**WHAT IS REQUIRED:** Output begins at the line with "[250,56,291,140] to [990,109,1056,226]" and ends at the last line of the records below. Copy each line in that span exactly, and leave out pictures.

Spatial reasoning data
___

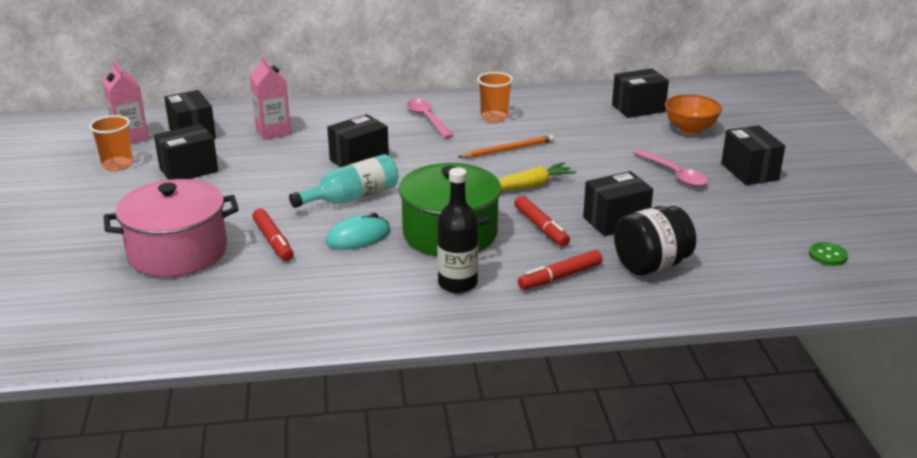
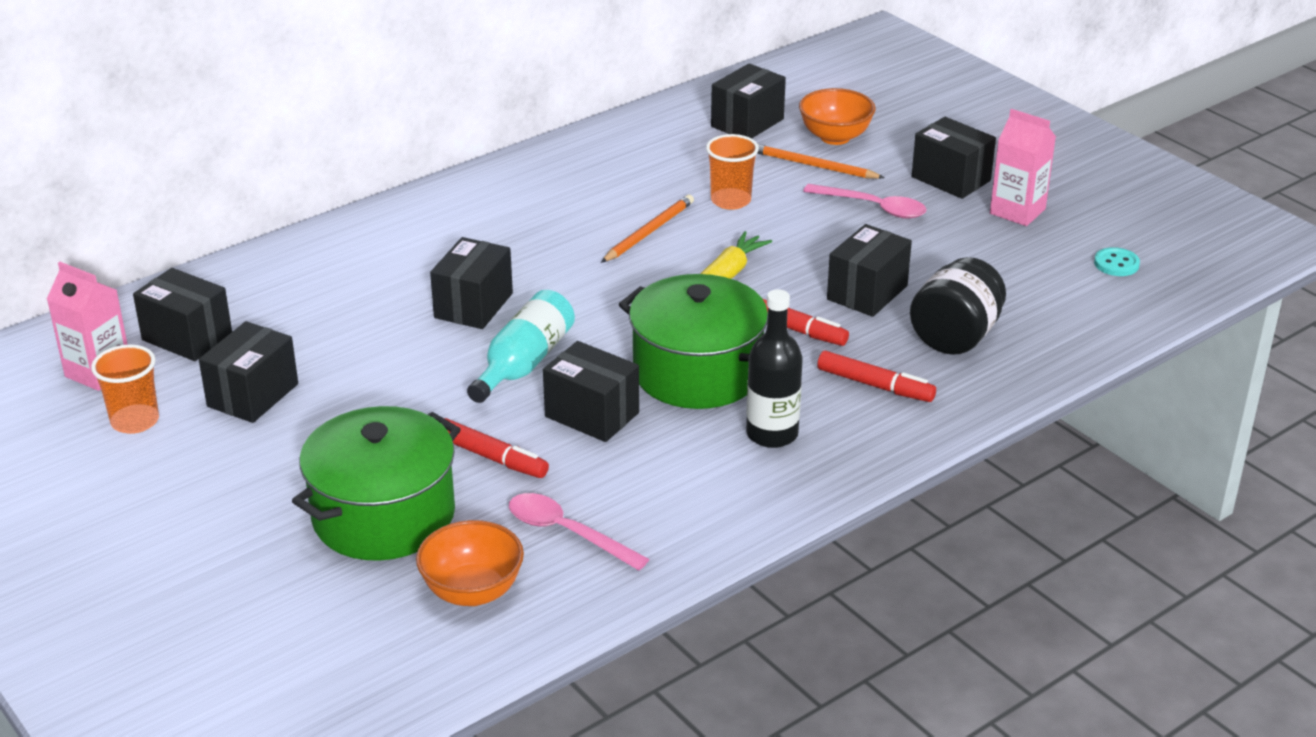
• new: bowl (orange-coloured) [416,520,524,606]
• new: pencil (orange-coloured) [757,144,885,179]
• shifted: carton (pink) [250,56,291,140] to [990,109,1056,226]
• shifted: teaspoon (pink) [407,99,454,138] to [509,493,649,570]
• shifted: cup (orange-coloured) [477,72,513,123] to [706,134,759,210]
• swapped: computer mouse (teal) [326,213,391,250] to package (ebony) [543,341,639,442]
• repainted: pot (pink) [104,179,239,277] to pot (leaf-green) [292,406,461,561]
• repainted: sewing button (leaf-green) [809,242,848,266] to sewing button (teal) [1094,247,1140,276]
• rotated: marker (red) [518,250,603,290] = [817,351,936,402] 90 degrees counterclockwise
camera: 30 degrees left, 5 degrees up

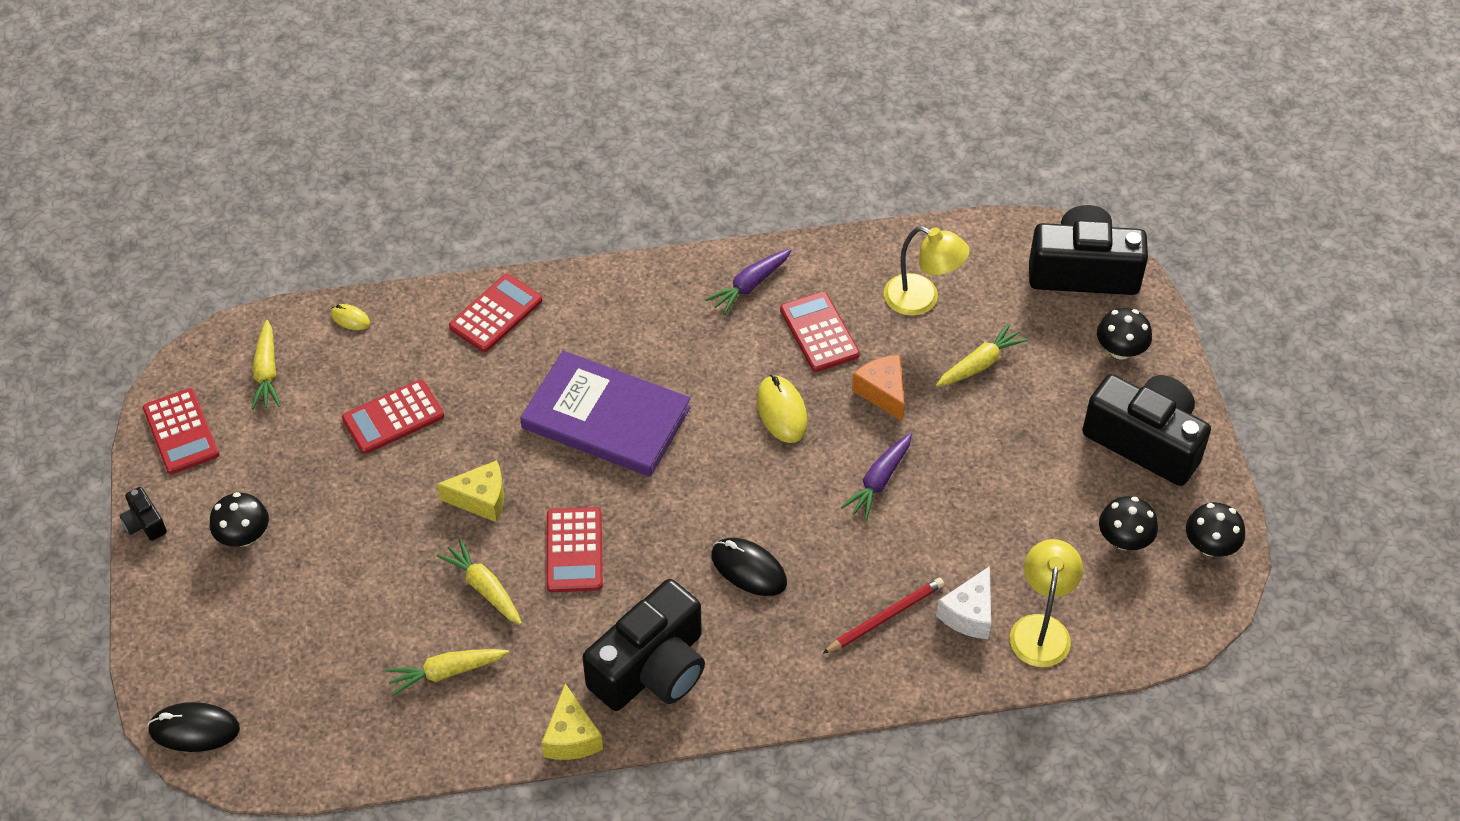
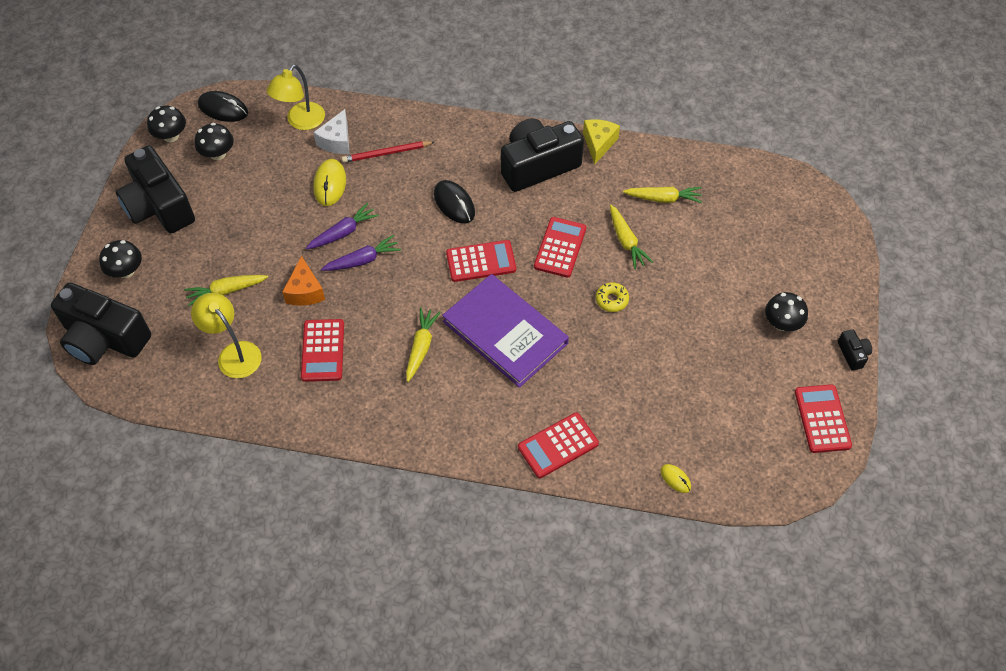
• shifted: computer mouse (ebony) [147,702,240,752] to [198,91,248,122]
• shifted: carrot (bright yellow) [251,320,281,410] to [406,308,441,382]
• shifted: pocket calculator (red) [342,379,444,454] to [446,240,516,282]
• shifted: carrot (purple) [705,249,792,315] to [321,235,401,271]
• shifted: computer mouse (bright yellow) [757,375,808,443] to [313,159,346,206]
• swapped: piece of cheese (bright yellow) [437,460,504,522] to doughnut (bright yellow) [596,282,629,312]
• rotated: piece of cheese (snow-white) [936,566,991,639] = [313,109,350,154] 150 degrees clockwise
camera: 160 degrees left, 5 degrees up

___

**TASK RESULT:**
• shifted: carton (pink) [250,56,291,140] to [990,109,1056,226]
• shifted: teaspoon (pink) [407,99,454,138] to [509,493,649,570]
• shifted: cup (orange-coloured) [477,72,513,123] to [706,134,759,210]
• swapped: computer mouse (teal) [326,213,391,250] to package (ebony) [543,341,639,442]
• repainted: pot (pink) [104,179,239,277] to pot (leaf-green) [292,406,461,561]
• repainted: sewing button (leaf-green) [809,242,848,266] to sewing button (teal) [1094,247,1140,276]
• rotated: marker (red) [518,250,603,290] = [817,351,936,402] 90 degrees counterclockwise
camera: 30 degrees left, 5 degrees up

• shifted: computer mouse (ebony) [147,702,240,752] to [198,91,248,122]
• shifted: carrot (bright yellow) [251,320,281,410] to [406,308,441,382]
• shifted: pocket calculator (red) [342,379,444,454] to [446,240,516,282]
• shifted: carrot (purple) [705,249,792,315] to [321,235,401,271]
• shifted: computer mouse (bright yellow) [757,375,808,443] to [313,159,346,206]
• swapped: piece of cheese (bright yellow) [437,460,504,522] to doughnut (bright yellow) [596,282,629,312]
• rotated: piece of cheese (snow-white) [936,566,991,639] = [313,109,350,154] 150 degrees clockwise
camera: 160 degrees left, 5 degrees up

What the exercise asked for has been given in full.